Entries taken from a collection

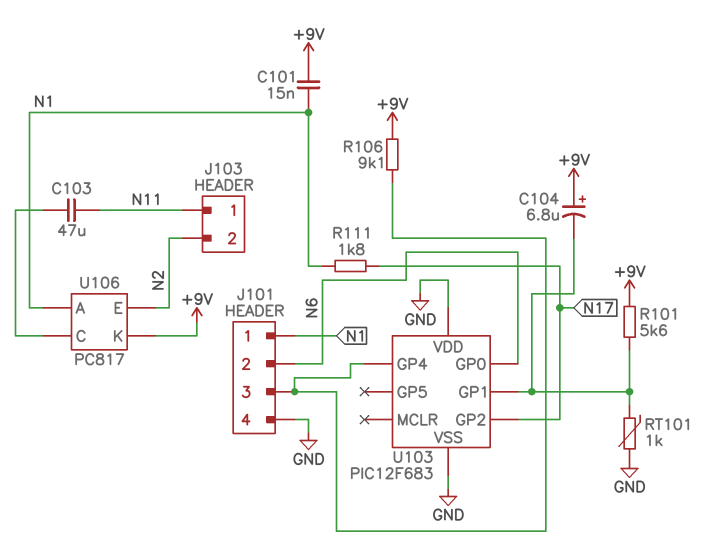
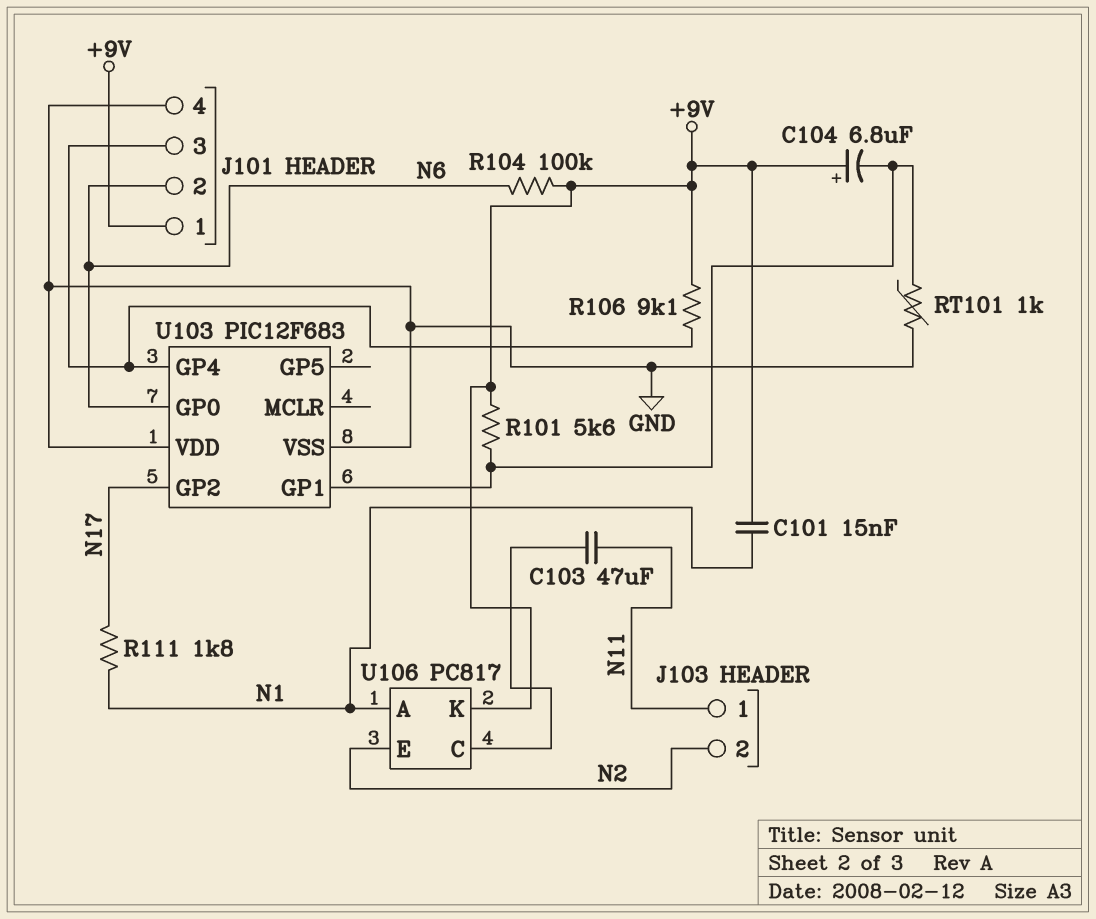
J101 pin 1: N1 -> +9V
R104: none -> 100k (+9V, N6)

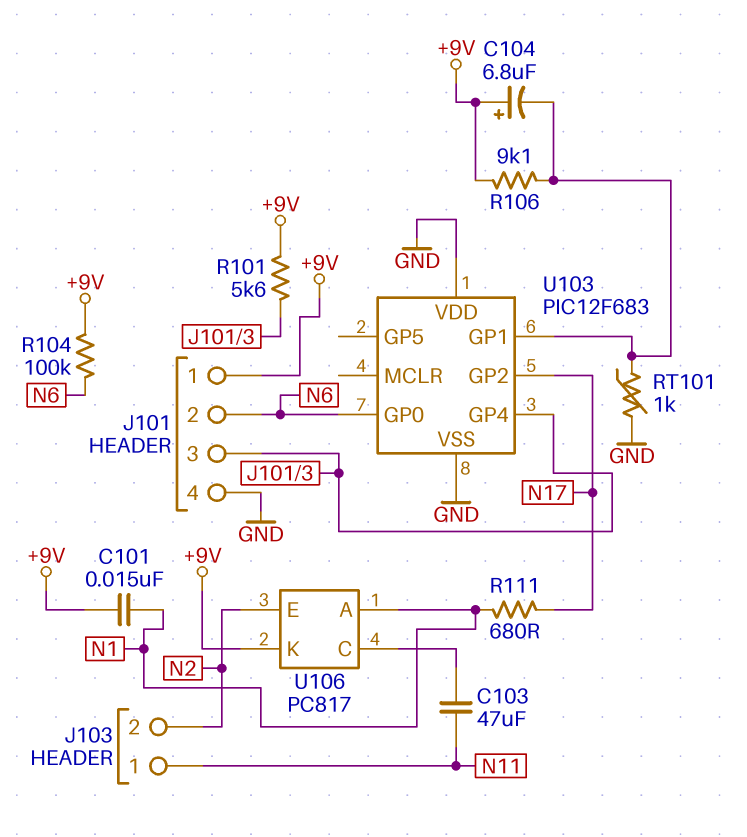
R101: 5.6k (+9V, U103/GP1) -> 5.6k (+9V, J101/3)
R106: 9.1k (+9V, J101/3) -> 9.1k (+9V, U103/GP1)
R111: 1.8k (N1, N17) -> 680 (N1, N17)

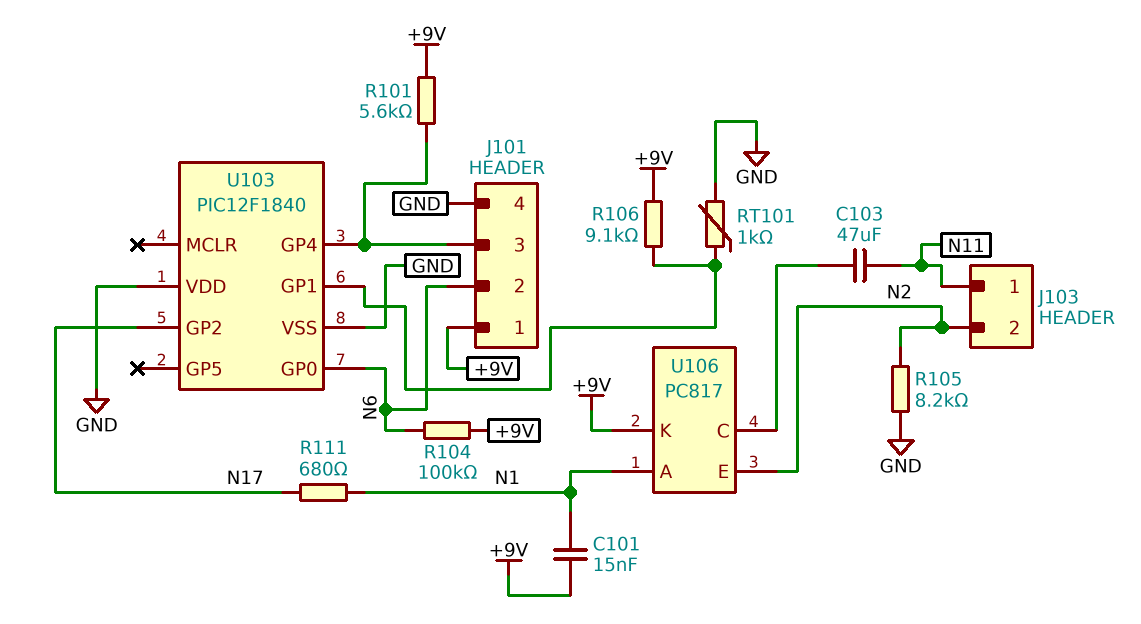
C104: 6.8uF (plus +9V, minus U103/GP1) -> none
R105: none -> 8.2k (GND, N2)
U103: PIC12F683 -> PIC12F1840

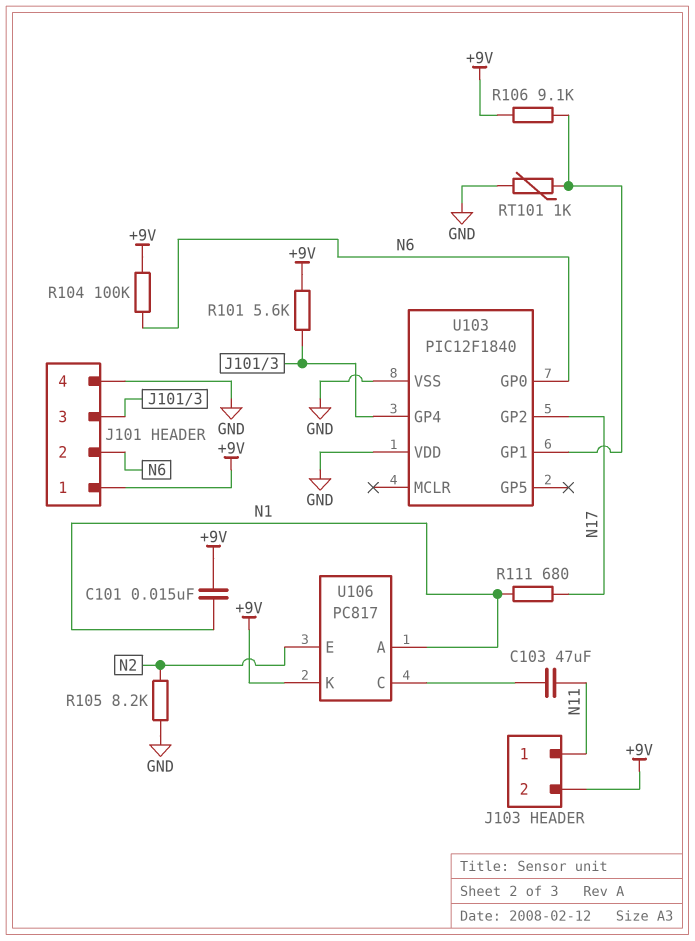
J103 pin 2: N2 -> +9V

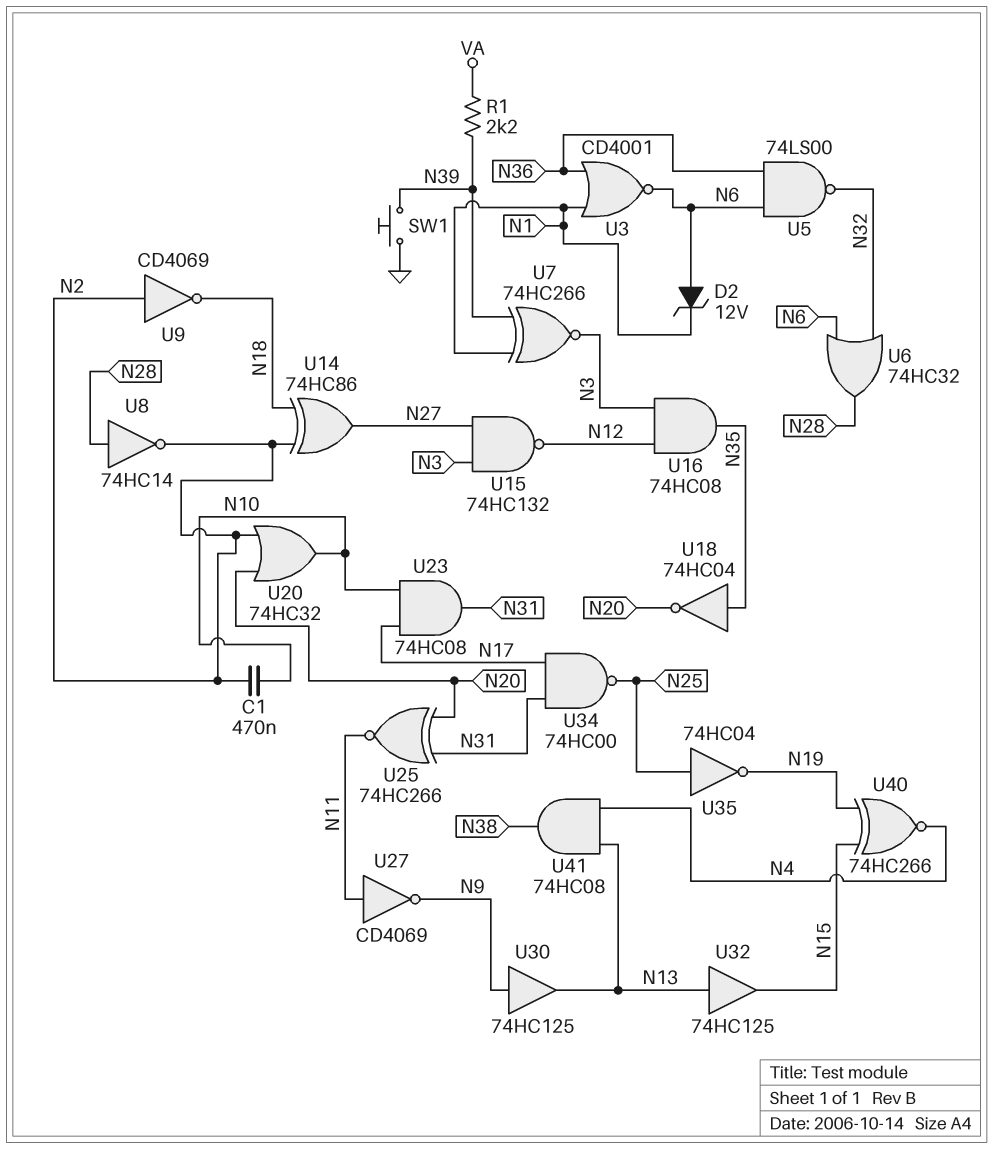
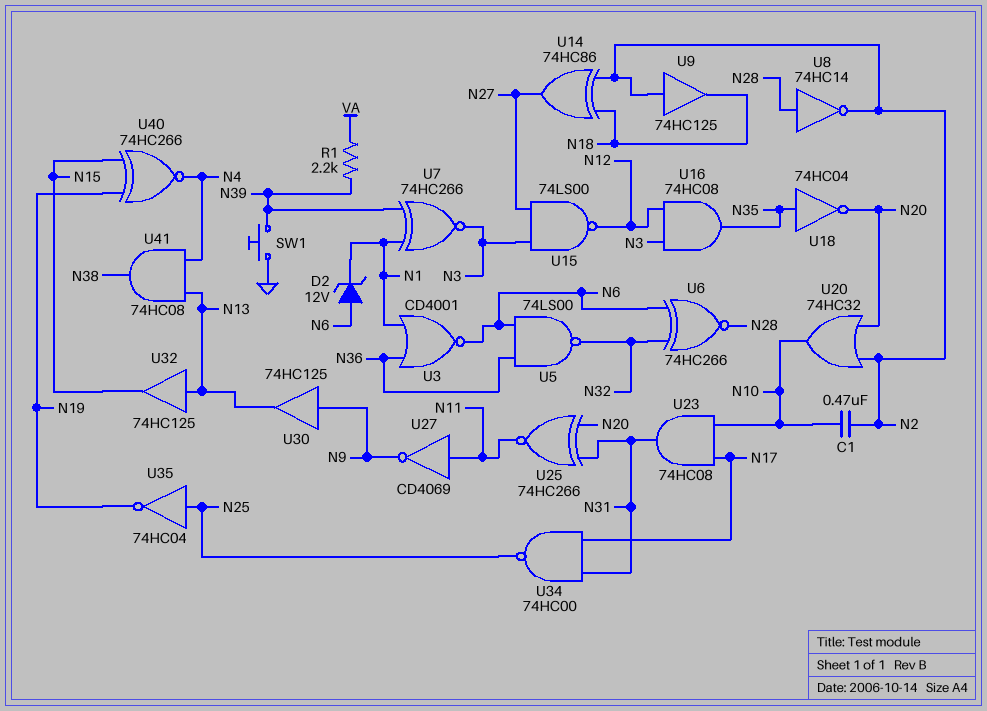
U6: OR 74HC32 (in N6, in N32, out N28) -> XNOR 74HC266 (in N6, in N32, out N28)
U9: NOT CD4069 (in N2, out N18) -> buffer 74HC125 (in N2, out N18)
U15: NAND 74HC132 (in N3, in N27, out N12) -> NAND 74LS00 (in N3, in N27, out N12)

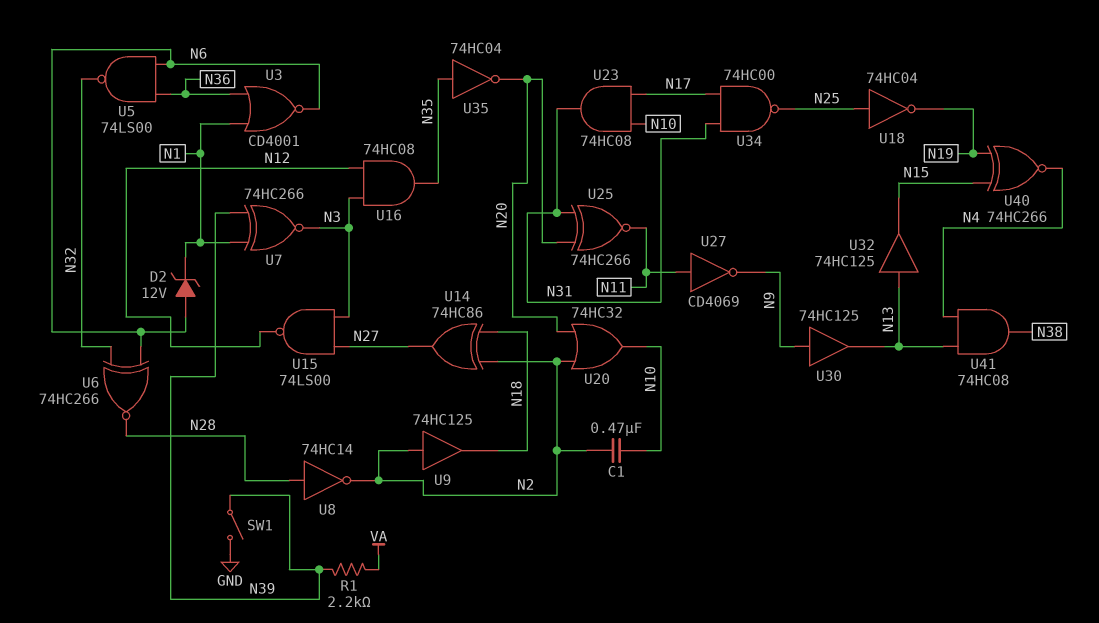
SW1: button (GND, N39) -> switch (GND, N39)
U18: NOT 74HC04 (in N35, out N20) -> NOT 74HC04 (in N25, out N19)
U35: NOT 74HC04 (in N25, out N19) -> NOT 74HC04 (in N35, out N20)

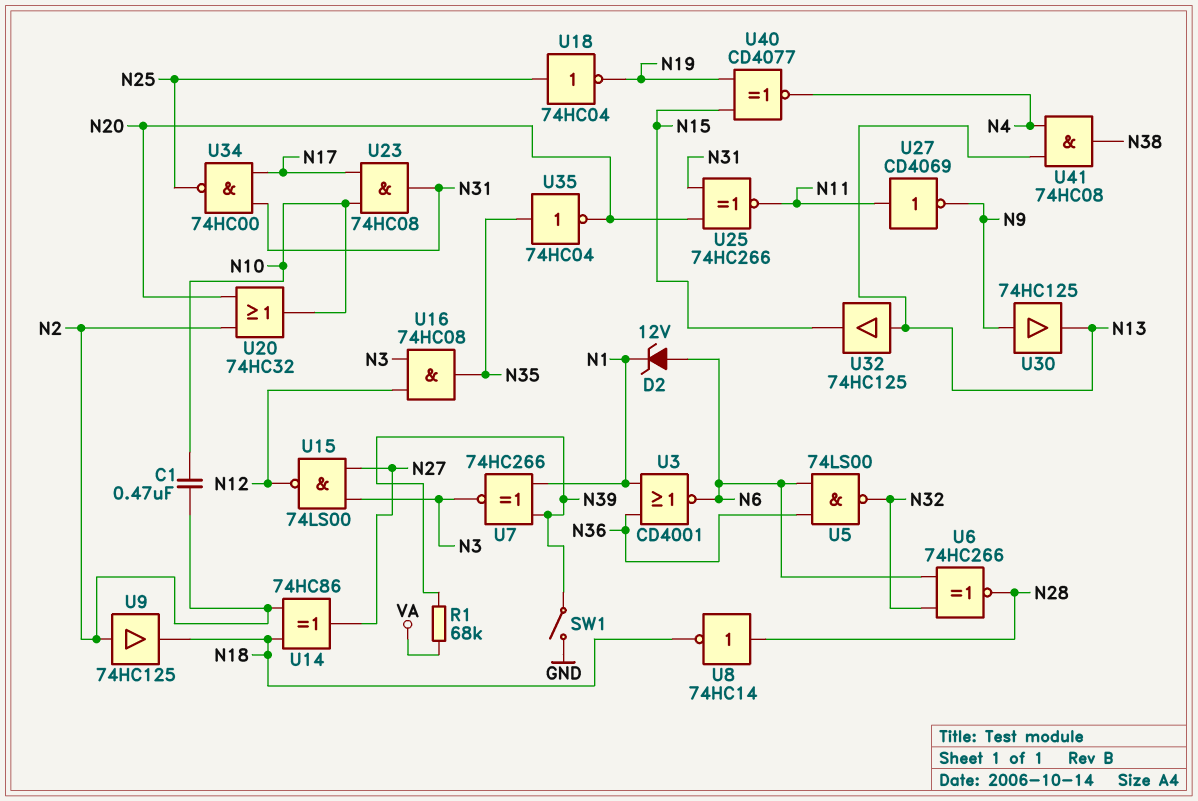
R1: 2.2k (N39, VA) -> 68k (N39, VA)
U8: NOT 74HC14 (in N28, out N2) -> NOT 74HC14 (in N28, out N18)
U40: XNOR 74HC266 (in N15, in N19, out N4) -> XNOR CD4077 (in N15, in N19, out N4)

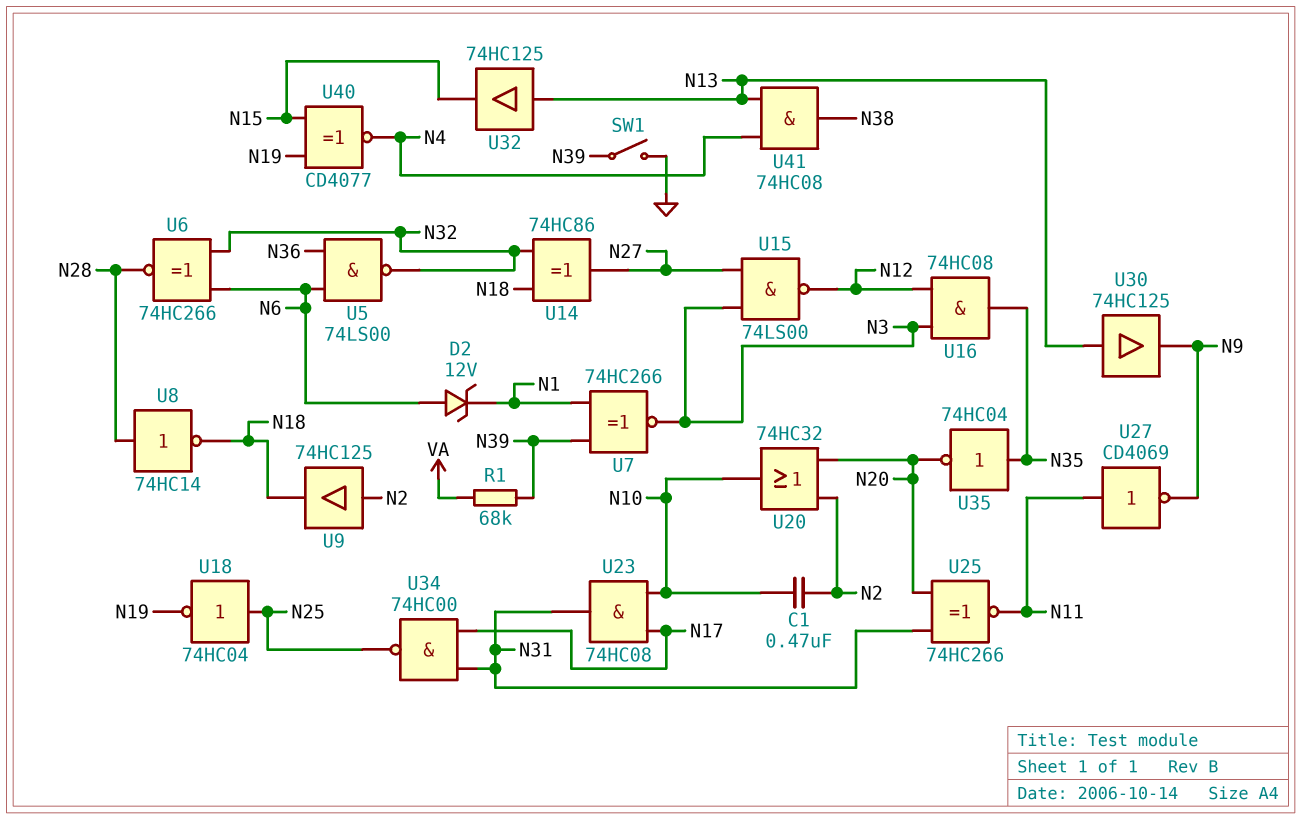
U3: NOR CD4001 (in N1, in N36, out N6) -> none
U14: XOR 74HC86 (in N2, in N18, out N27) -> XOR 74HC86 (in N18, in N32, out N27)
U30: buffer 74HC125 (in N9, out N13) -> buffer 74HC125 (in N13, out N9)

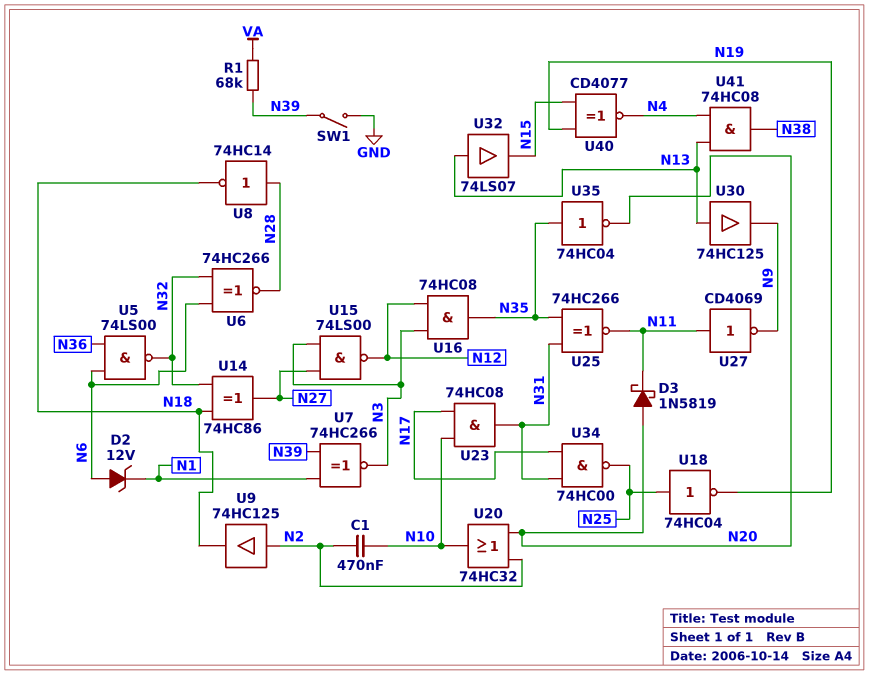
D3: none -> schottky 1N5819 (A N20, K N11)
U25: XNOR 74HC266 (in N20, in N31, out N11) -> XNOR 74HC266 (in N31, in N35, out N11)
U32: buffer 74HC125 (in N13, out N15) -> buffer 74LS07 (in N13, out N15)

HOW TO COMPLETE THIS TASK » Where a line of the data holds the word "none", copy that line.

ANSWER »
R104: none -> 100k (+9V, N6)
C104: 6.8uF (plus +9V, minus U103/GP1) -> none
R105: none -> 8.2k (GND, N2)
U3: NOR CD4001 (in N1, in N36, out N6) -> none
D3: none -> schottky 1N5819 (A N20, K N11)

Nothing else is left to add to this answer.